◆ WHAT TO WORK ON
Nothing outside the lines below from the one containing "gray star: (568, 332) -> (624, 441), moved" through the one containing "black hexagon: (69, 70) -> (61, 73), moved" is to be printed; print those exactly, ends included, and drop the pictures.

(Shape state transition data)
=== Section Start ===

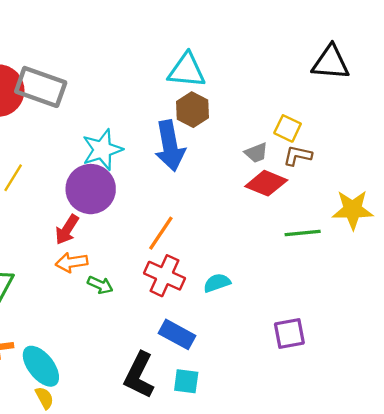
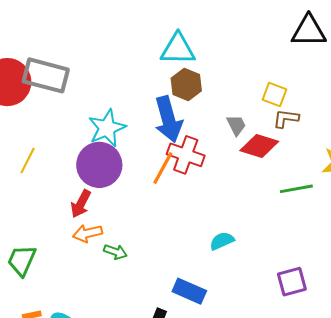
gray trapezoid: (256, 153) -> (236, 125), moved, turned -90
orange line: (161, 233) -> (163, 168), moved
red cross: (164, 276) -> (186, 155), moved

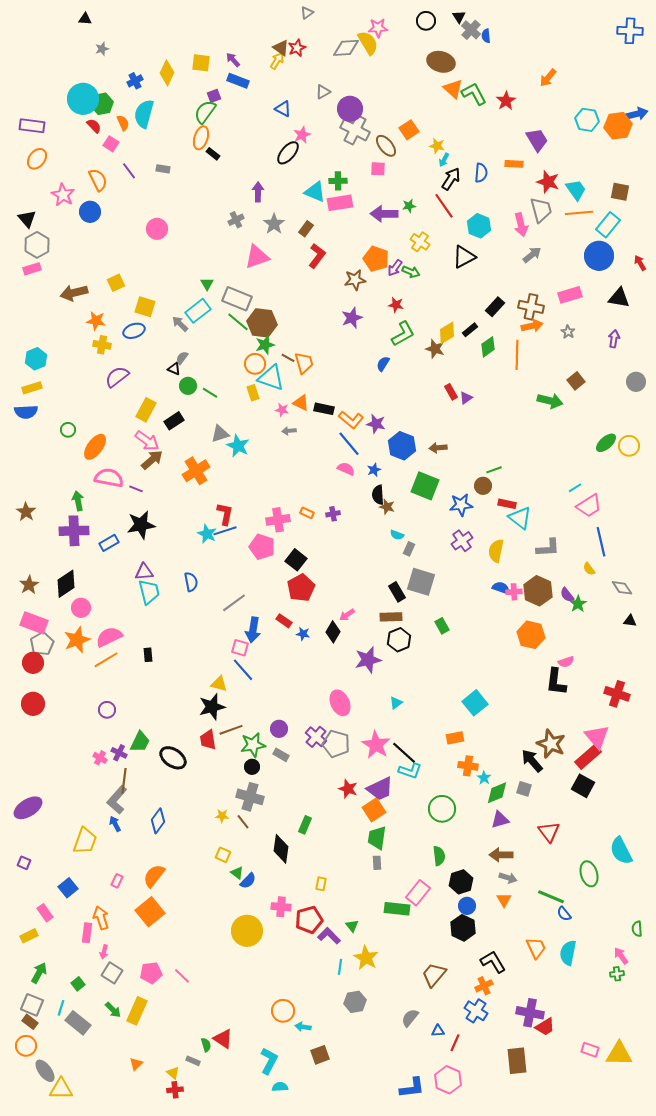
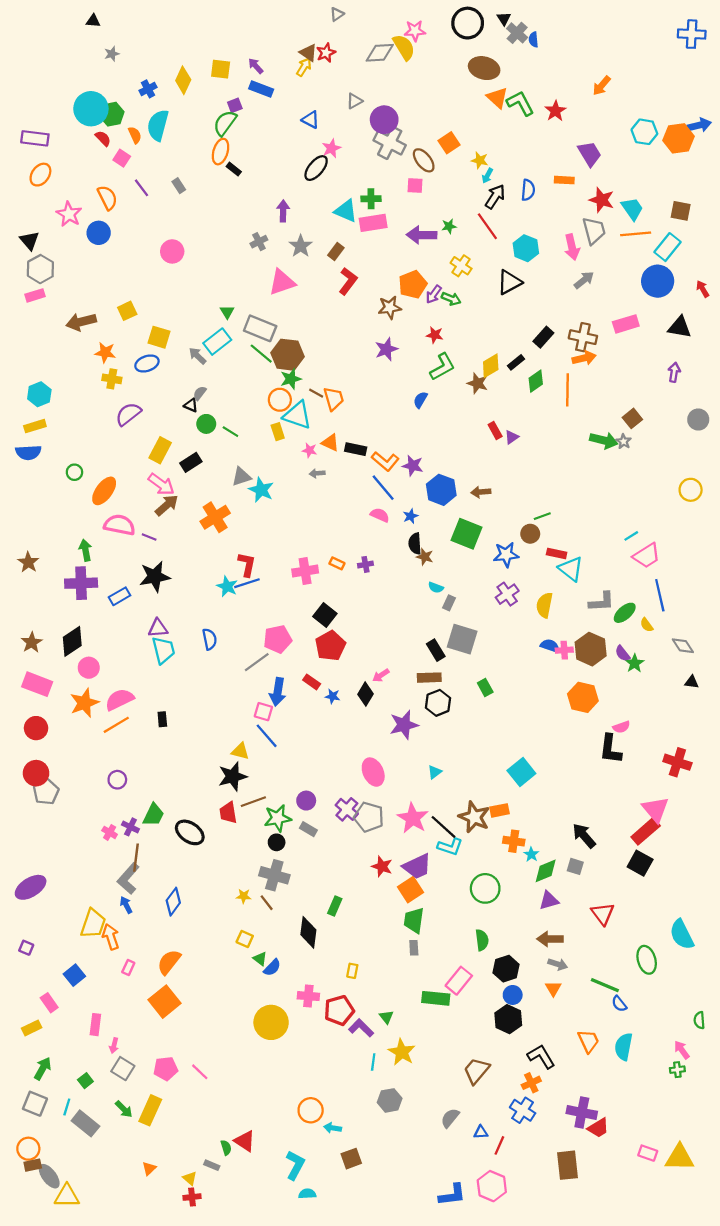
black circle: (426, 21) -> (468, 23), size x1.5
gray rectangle: (163, 169) -> (179, 186), turned 48
orange pentagon: (376, 259) -> (413, 284), turned 30
gray star: (568, 332) -> (624, 441), moved
green ellipse: (606, 443) -> (625, 613), moved
pink pentagon: (262, 547) -> (278, 639), moved, turned -30
gray pentagon: (42, 644) -> (46, 792), moved
brown star: (551, 744) -> (474, 817), moved
orange arrow: (101, 918) -> (111, 937), moved
brown rectangle: (30, 1022) -> (33, 1165), moved, turned -49

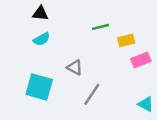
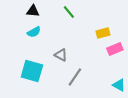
green line: (100, 27) -> (69, 12), moved, turned 64

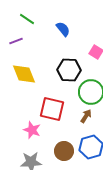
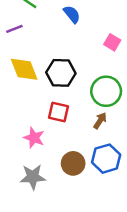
black hexagon: (69, 70) -> (61, 73), moved
red square: (52, 109) -> (58, 112), size x0.7

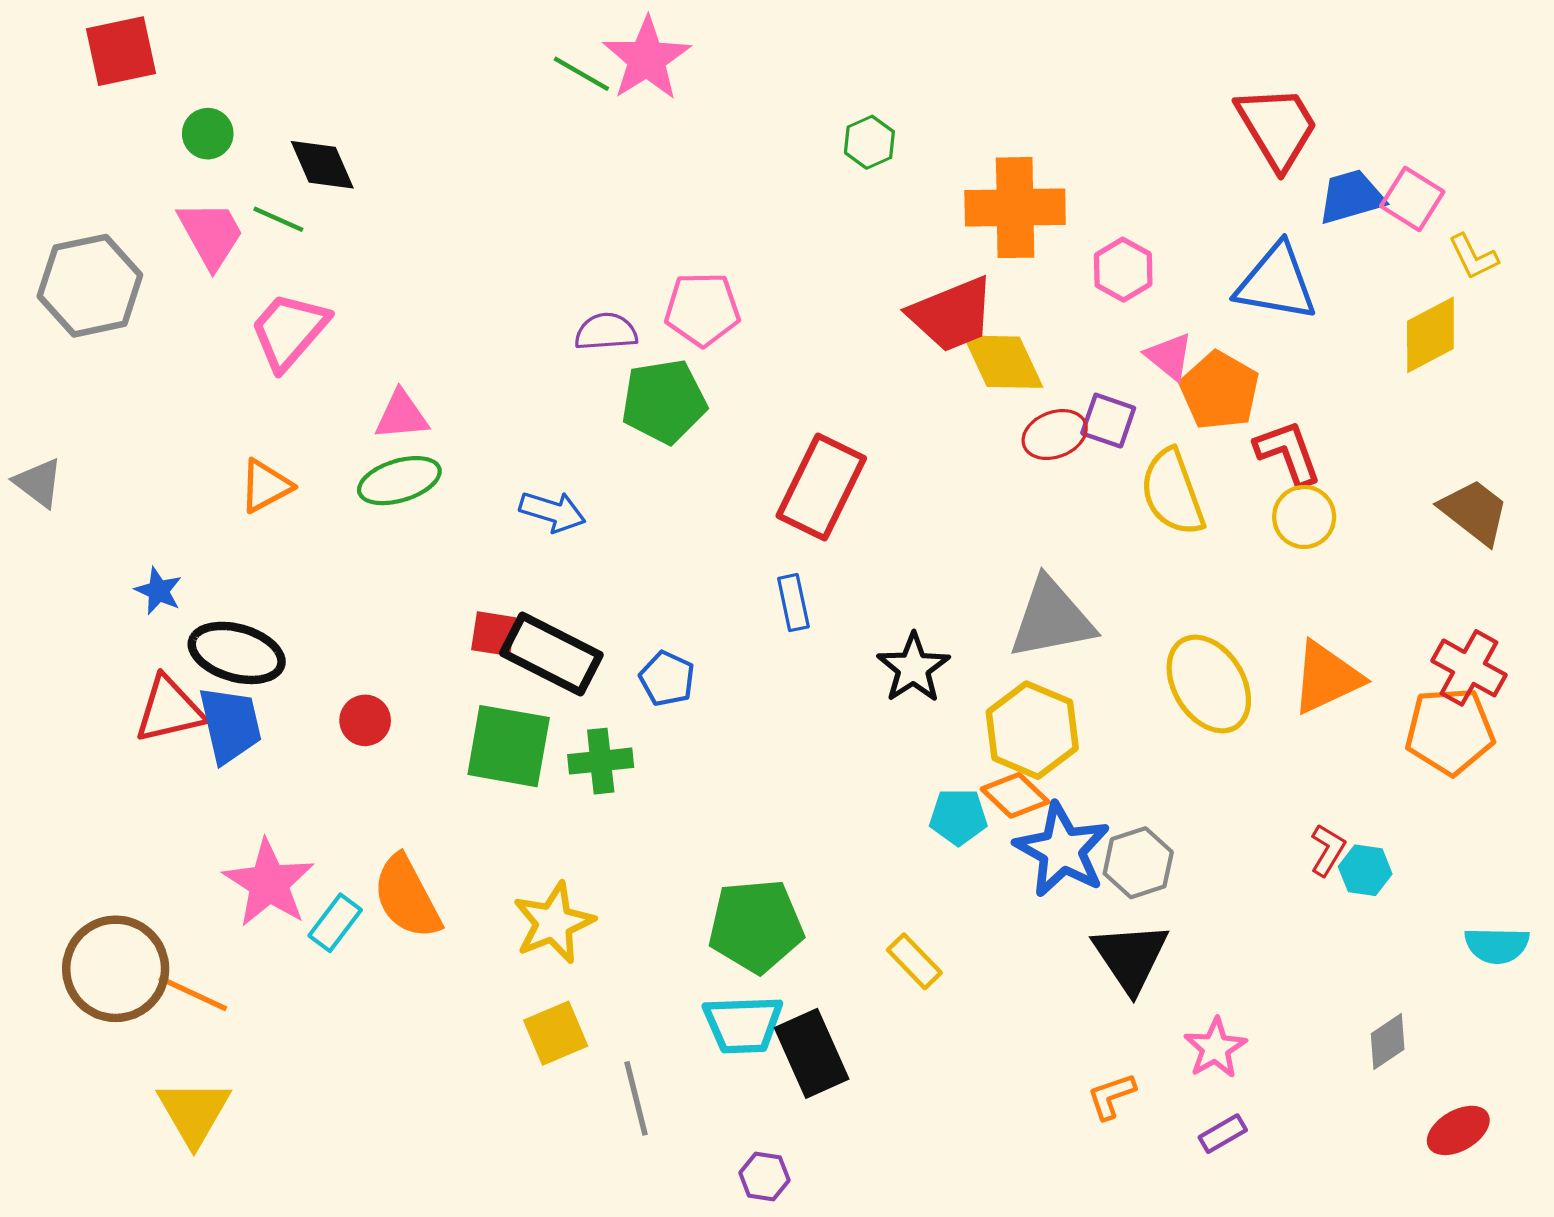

=== Section End ===

◆ RESPONSE BOX
gray star: (568, 332) -> (624, 441), moved
green ellipse: (606, 443) -> (625, 613), moved
pink pentagon: (262, 547) -> (278, 639), moved, turned -30
gray pentagon: (42, 644) -> (46, 792), moved
brown star: (551, 744) -> (474, 817), moved
orange arrow: (101, 918) -> (111, 937), moved
brown rectangle: (30, 1022) -> (33, 1165), moved, turned -49

green line: (100, 27) -> (69, 12), moved, turned 64

black hexagon: (69, 70) -> (61, 73), moved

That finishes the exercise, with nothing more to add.